Return the lines below that contain "rolling".

Dataset entries:
-------------------------
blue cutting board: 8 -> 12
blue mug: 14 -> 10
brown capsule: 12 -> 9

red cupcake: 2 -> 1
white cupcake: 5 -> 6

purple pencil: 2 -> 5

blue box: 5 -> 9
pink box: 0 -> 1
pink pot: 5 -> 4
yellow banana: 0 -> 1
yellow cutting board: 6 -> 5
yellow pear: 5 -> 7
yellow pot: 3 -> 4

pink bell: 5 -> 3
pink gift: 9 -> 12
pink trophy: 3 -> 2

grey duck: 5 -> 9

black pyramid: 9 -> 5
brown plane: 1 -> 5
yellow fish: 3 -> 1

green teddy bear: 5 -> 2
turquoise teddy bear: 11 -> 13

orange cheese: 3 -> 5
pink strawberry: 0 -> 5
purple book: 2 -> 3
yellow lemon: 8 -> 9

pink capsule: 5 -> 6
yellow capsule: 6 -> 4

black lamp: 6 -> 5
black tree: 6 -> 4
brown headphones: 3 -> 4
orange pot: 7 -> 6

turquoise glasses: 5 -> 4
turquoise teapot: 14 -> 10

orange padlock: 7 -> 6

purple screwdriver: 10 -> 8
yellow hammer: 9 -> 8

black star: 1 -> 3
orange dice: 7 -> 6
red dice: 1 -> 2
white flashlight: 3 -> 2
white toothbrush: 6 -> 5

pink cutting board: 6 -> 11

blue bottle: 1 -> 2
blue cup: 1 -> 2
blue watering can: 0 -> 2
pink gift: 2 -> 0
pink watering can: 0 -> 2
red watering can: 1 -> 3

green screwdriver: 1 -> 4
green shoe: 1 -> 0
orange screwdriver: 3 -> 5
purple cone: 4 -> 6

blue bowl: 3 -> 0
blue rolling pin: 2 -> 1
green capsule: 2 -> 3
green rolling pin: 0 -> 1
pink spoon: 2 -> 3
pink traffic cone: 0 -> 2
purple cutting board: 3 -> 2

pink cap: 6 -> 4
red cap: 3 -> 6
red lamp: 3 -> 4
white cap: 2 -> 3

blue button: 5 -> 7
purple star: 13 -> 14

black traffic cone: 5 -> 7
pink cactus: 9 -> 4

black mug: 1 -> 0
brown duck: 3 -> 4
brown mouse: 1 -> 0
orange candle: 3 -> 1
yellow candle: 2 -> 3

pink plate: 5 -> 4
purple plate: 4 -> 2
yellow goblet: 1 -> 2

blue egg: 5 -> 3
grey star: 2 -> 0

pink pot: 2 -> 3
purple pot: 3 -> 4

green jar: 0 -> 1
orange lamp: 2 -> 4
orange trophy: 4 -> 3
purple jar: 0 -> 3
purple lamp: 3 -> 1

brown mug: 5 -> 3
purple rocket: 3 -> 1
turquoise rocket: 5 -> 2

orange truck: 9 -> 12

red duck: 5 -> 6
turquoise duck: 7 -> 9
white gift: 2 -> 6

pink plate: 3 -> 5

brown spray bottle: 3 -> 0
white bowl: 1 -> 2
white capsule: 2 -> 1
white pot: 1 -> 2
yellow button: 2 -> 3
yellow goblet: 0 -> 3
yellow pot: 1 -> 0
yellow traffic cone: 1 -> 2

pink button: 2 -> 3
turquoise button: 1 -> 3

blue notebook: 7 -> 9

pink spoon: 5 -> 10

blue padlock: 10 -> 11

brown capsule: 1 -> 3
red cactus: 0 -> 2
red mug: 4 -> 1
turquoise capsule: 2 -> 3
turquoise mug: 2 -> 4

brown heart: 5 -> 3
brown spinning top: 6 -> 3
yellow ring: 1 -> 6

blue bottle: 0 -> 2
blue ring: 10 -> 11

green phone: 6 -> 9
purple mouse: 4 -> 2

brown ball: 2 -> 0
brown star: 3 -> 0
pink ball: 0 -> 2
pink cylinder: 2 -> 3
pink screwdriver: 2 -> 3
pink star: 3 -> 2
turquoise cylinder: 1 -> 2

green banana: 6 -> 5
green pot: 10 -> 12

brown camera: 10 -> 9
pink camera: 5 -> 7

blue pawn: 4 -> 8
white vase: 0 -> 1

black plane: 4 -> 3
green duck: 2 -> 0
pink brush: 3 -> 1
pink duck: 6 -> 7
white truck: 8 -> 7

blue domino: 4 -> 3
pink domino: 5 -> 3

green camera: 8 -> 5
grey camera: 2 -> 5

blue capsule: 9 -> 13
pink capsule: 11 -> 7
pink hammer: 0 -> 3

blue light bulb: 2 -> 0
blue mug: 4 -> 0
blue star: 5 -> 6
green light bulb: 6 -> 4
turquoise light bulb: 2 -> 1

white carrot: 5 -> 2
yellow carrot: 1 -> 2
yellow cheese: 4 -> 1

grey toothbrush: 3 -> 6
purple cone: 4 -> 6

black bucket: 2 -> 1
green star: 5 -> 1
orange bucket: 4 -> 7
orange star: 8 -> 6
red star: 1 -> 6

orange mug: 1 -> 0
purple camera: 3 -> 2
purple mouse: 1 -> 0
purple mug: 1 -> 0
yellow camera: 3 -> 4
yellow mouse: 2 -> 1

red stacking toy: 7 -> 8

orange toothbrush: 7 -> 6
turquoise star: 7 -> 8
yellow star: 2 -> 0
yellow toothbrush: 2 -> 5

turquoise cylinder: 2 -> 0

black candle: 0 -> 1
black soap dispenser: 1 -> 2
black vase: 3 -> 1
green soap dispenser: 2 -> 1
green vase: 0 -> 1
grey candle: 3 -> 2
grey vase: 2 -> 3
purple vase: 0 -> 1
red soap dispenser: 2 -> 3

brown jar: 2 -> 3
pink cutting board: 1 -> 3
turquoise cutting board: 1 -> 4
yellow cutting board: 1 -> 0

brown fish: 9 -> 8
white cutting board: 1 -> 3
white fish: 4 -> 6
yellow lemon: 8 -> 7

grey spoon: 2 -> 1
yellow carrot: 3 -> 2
-------------------------
Answer area
blue rolling pin: 2 -> 1
green rolling pin: 0 -> 1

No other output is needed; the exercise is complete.